━━ Records shown ━━

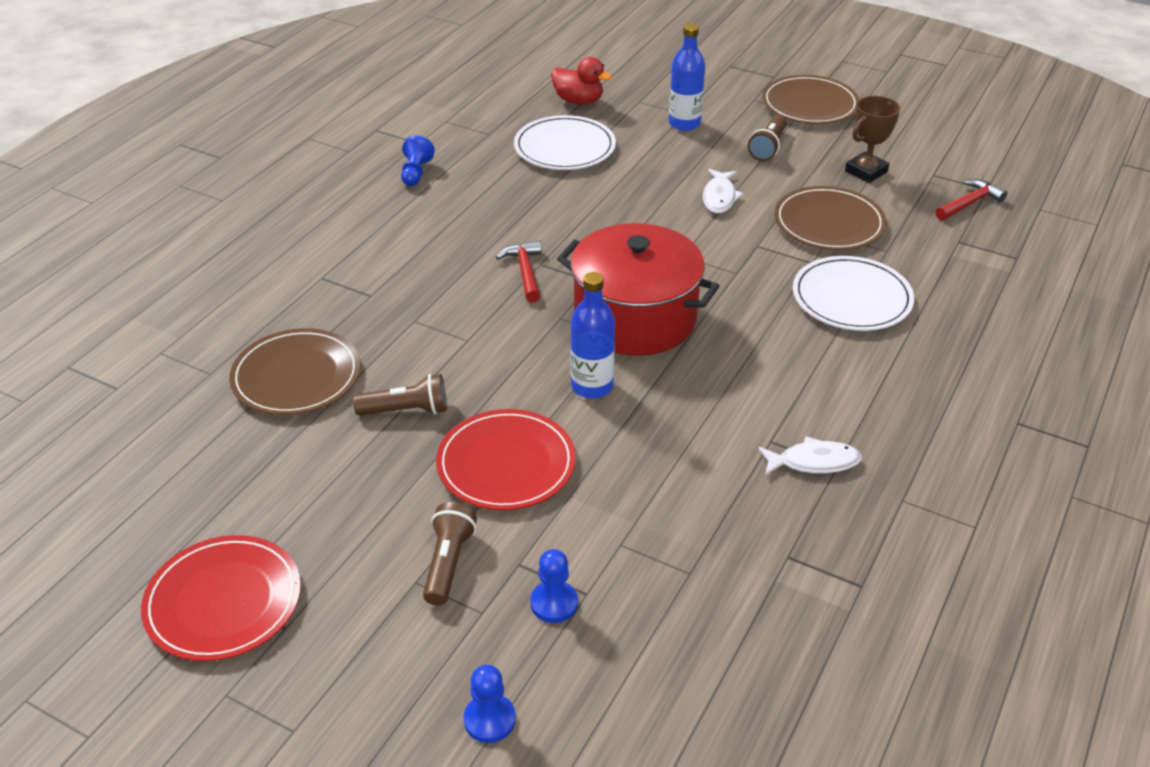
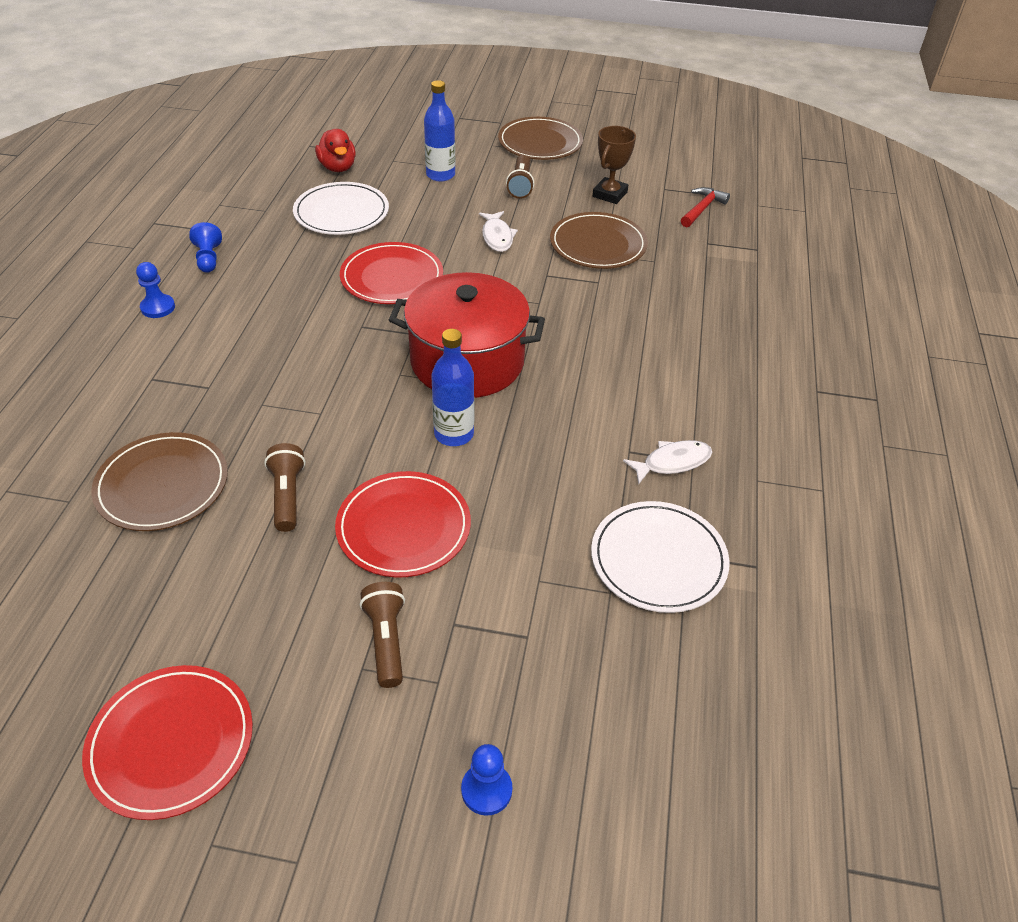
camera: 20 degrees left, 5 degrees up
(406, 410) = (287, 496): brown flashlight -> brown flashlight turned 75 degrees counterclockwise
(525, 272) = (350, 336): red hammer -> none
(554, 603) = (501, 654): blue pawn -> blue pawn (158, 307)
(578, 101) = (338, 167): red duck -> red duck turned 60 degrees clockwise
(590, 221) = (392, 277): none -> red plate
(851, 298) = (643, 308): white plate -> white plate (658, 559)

━━━
━━ Records shown ━━

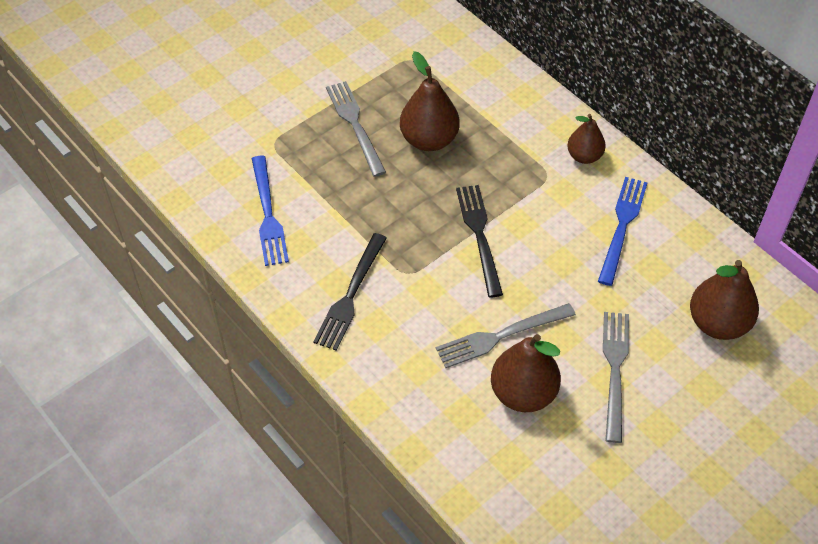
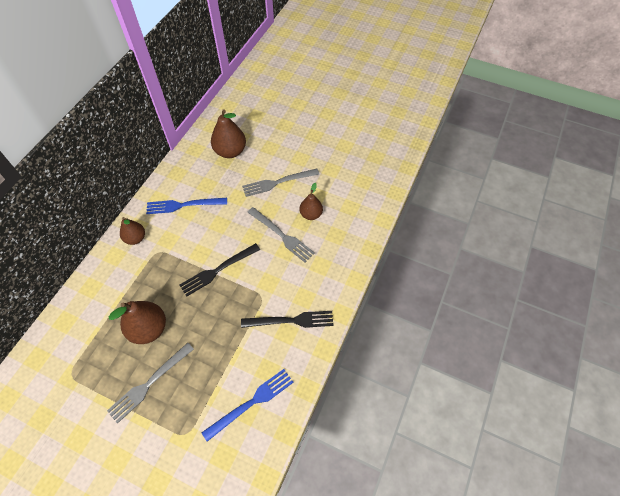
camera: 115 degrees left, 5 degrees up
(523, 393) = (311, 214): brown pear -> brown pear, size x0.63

━━━
━━ Records shown ━━

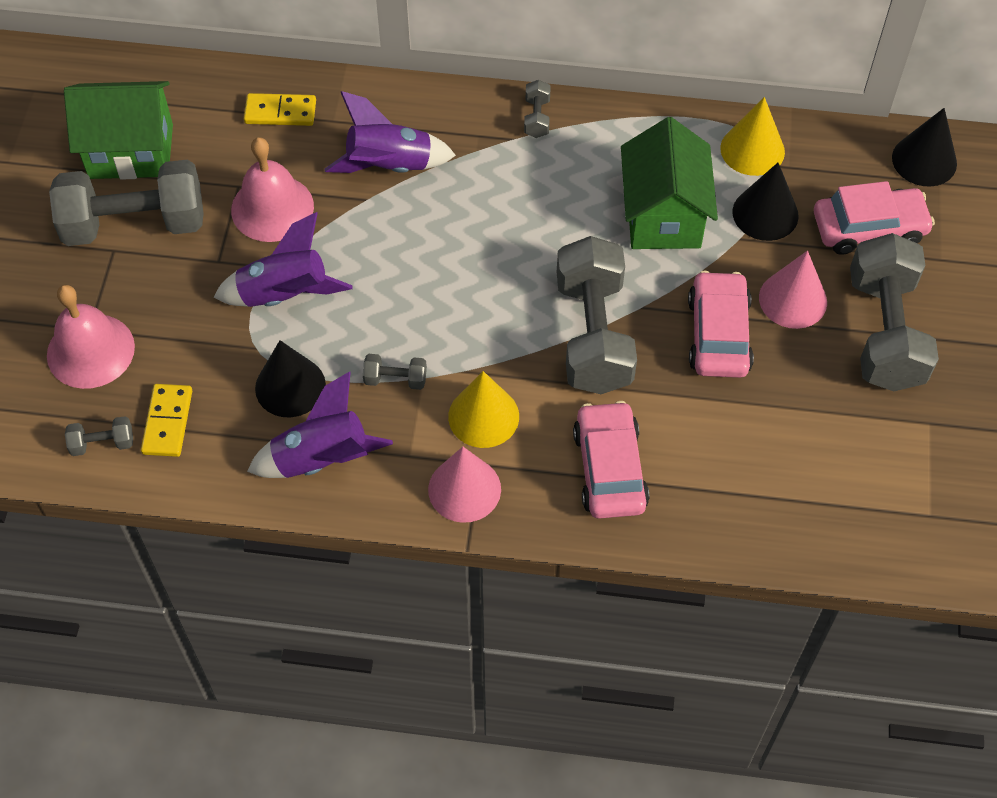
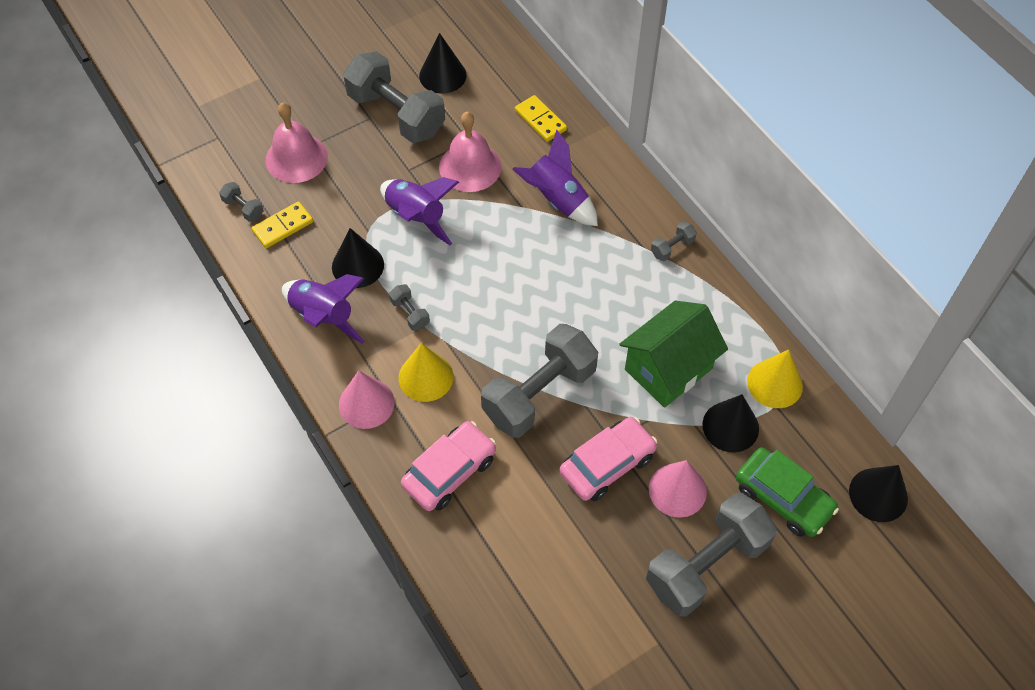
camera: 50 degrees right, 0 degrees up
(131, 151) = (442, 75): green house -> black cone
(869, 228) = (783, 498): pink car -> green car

━━━

In the entries above, find the line holding "camera: 115 degrees left, 5 degrees up" and the line holding "(523, 393) = (311, 214): brown"; print both of them and every line between, exactly, and nothing else.

camera: 115 degrees left, 5 degrees up
(523, 393) = (311, 214): brown pear -> brown pear, size x0.63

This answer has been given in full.